Repeat exactly the lines of the entries below from the one with "U4: RT9013 -> LP5907" through the one with "U7: NAND 74LS00", both ends included, and nothing else.

Exercise data:
- - -

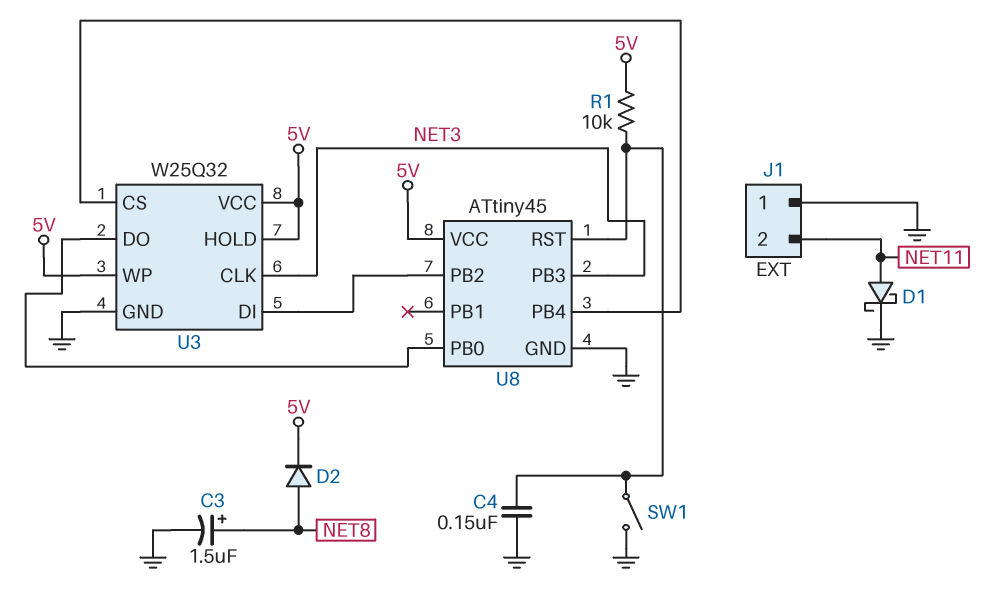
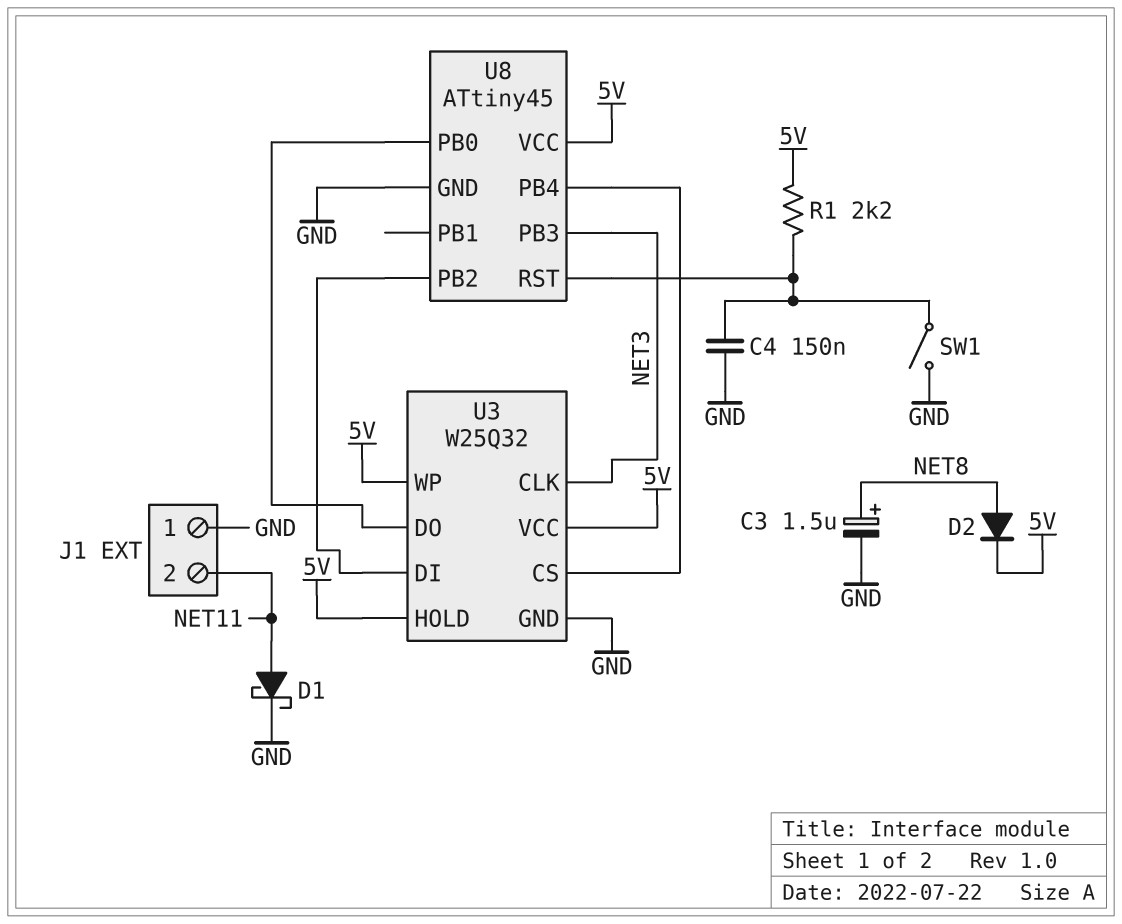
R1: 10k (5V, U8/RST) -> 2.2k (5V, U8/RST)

- - -

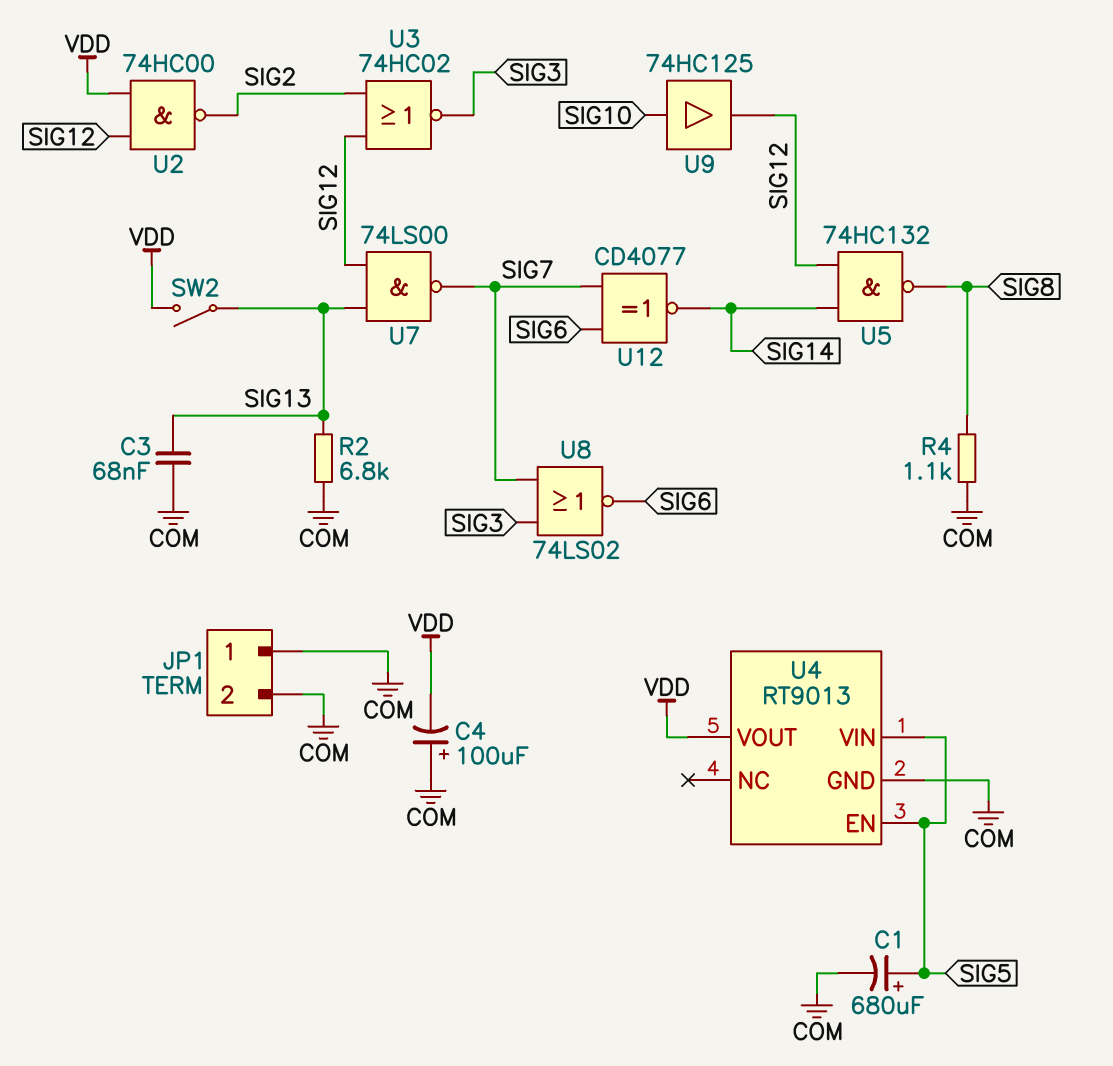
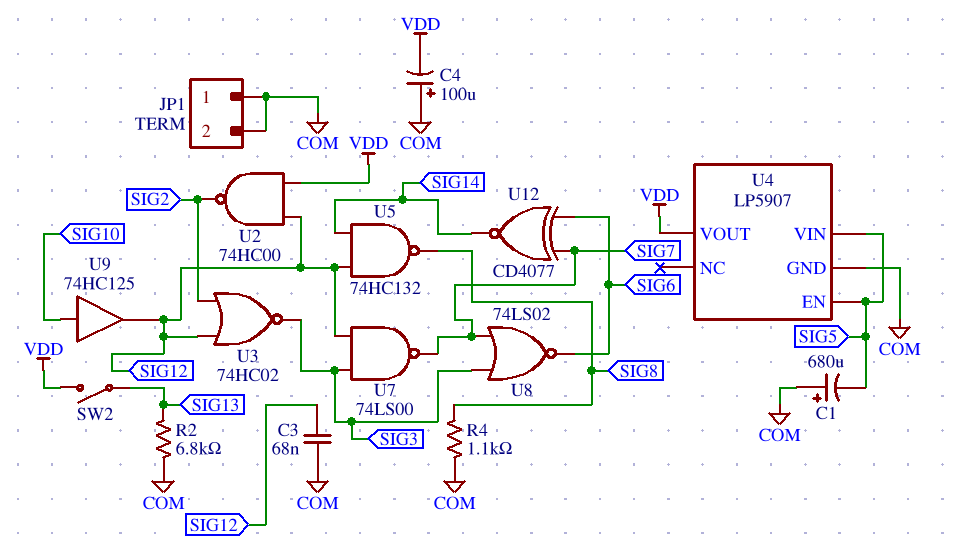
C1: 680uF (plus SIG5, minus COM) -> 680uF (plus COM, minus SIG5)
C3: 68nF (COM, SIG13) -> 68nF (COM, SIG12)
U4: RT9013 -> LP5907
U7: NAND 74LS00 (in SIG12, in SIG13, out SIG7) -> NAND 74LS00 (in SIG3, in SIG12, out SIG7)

- - -

Your solution:
U4: RT9013 -> LP5907
U7: NAND 74LS00 (in SIG12, in SIG13, out SIG7) -> NAND 74LS00 (in SIG3, in SIG12, out SIG7)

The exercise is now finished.